-- Provided records start --

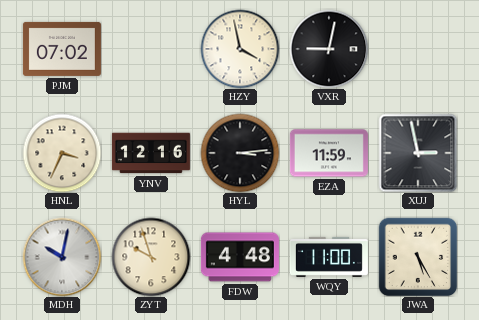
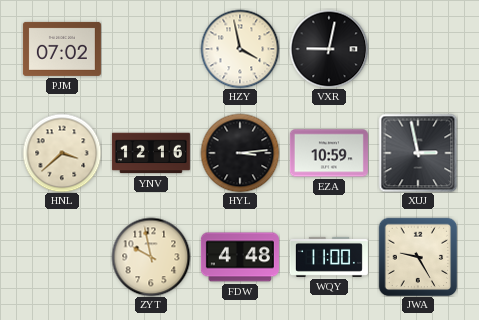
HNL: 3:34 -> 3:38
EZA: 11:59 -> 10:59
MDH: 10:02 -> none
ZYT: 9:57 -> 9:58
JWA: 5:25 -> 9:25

-- Provided records end --

Give back every line of the listing above word for word, leaving out the pictures.

_Task solution_.
HNL: 3:34 -> 3:38
EZA: 11:59 -> 10:59
MDH: 10:02 -> none
ZYT: 9:57 -> 9:58
JWA: 5:25 -> 9:25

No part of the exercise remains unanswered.